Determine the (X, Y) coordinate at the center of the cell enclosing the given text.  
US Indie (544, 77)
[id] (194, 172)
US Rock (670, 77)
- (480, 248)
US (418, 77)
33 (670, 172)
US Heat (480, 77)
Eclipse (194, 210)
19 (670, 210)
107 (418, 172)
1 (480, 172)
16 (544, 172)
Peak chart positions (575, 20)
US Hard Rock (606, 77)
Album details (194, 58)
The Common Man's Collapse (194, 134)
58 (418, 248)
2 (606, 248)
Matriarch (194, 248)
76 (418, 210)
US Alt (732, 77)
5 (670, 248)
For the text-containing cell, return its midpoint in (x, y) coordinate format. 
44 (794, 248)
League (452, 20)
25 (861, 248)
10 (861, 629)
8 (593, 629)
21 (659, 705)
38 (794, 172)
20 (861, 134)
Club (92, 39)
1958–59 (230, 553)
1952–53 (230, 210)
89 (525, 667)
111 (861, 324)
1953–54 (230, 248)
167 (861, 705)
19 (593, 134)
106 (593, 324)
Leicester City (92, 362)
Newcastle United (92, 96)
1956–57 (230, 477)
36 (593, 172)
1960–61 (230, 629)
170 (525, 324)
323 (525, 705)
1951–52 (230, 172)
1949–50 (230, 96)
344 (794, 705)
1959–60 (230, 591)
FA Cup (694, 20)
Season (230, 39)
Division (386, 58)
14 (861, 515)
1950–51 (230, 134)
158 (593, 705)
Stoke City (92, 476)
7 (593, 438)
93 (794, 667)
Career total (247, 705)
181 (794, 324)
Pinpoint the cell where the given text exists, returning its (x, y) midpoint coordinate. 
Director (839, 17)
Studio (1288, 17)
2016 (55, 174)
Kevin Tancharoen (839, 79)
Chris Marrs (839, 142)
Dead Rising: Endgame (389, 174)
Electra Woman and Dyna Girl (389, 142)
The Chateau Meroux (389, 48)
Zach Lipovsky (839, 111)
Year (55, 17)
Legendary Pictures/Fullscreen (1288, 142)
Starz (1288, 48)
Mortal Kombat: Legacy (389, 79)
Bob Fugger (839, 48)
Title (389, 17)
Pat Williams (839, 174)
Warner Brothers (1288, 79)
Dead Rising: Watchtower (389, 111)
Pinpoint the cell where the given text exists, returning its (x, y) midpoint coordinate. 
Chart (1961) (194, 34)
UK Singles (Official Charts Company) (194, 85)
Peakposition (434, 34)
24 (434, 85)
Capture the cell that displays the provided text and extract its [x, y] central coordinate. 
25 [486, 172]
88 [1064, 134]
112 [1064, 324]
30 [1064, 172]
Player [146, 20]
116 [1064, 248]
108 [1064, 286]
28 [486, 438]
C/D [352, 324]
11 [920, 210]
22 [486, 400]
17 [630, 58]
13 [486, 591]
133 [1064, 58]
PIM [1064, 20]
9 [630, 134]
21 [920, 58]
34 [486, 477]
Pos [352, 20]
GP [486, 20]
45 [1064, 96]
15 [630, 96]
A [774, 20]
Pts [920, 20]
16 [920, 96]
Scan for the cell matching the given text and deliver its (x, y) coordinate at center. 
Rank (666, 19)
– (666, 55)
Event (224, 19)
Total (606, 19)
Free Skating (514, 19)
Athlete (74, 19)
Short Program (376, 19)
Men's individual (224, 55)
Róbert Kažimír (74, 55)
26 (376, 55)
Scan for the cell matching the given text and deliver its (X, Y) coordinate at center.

Short problem
Write out all of the rows above again, replacing each occurrence of "Pinpoint" with "Locate" and changing nothing else.

Output of the task
Determine the (X, Y) coordinate at the center of the cell enclosing the given text.  
US Indie (544, 77)
[id] (194, 172)
US Rock (670, 77)
- (480, 248)
US (418, 77)
33 (670, 172)
US Heat (480, 77)
Eclipse (194, 210)
19 (670, 210)
107 (418, 172)
1 (480, 172)
16 (544, 172)
Peak chart positions (575, 20)
US Hard Rock (606, 77)
Album details (194, 58)
The Common Man's Collapse (194, 134)
58 (418, 248)
2 (606, 248)
Matriarch (194, 248)
76 (418, 210)
US Alt (732, 77)
5 (670, 248)
For the text-containing cell, return its midpoint in (x, y) coordinate format. 
44 (794, 248)
League (452, 20)
25 (861, 248)
10 (861, 629)
8 (593, 629)
21 (659, 705)
38 (794, 172)
20 (861, 134)
Club (92, 39)
1958–59 (230, 553)
1952–53 (230, 210)
89 (525, 667)
111 (861, 324)
1953–54 (230, 248)
167 (861, 705)
19 (593, 134)
106 (593, 324)
Leicester City (92, 362)
Newcastle United (92, 96)
1956–57 (230, 477)
36 (593, 172)
1960–61 (230, 629)
170 (525, 324)
323 (525, 705)
1951–52 (230, 172)
1949–50 (230, 96)
344 (794, 705)
1959–60 (230, 591)
FA Cup (694, 20)
Season (230, 39)
Division (386, 58)
14 (861, 515)
1950–51 (230, 134)
158 (593, 705)
Stoke City (92, 476)
7 (593, 438)
93 (794, 667)
Career total (247, 705)
181 (794, 324)
Locate the cell where the given text exists, returning its (x, y) midpoint coordinate. 
Director (839, 17)
Studio (1288, 17)
2016 (55, 174)
Kevin Tancharoen (839, 79)
Chris Marrs (839, 142)
Dead Rising: Endgame (389, 174)
Electra Woman and Dyna Girl (389, 142)
The Chateau Meroux (389, 48)
Zach Lipovsky (839, 111)
Year (55, 17)
Legendary Pictures/Fullscreen (1288, 142)
Starz (1288, 48)
Mortal Kombat: Legacy (389, 79)
Bob Fugger (839, 48)
Title (389, 17)
Pat Williams (839, 174)
Warner Brothers (1288, 79)
Dead Rising: Watchtower (389, 111)
Locate the cell where the given text exists, returning its (x, y) midpoint coordinate. 
Chart (1961) (194, 34)
UK Singles (Official Charts Company) (194, 85)
Peakposition (434, 34)
24 (434, 85)
Capture the cell that displays the provided text and extract its [x, y] central coordinate. 
25 [486, 172]
88 [1064, 134]
112 [1064, 324]
30 [1064, 172]
Player [146, 20]
116 [1064, 248]
108 [1064, 286]
28 [486, 438]
C/D [352, 324]
11 [920, 210]
22 [486, 400]
17 [630, 58]
13 [486, 591]
133 [1064, 58]
PIM [1064, 20]
9 [630, 134]
21 [920, 58]
34 [486, 477]
Pos [352, 20]
GP [486, 20]
45 [1064, 96]
15 [630, 96]
A [774, 20]
Pts [920, 20]
16 [920, 96]
Scan for the cell matching the given text and deliver its (x, y) coordinate at center. 
Rank (666, 19)
– (666, 55)
Event (224, 19)
Total (606, 19)
Free Skating (514, 19)
Athlete (74, 19)
Short Program (376, 19)
Men's individual (224, 55)
Róbert Kažimír (74, 55)
26 (376, 55)
Scan for the cell matching the given text and deliver its (X, Y) coordinate at center.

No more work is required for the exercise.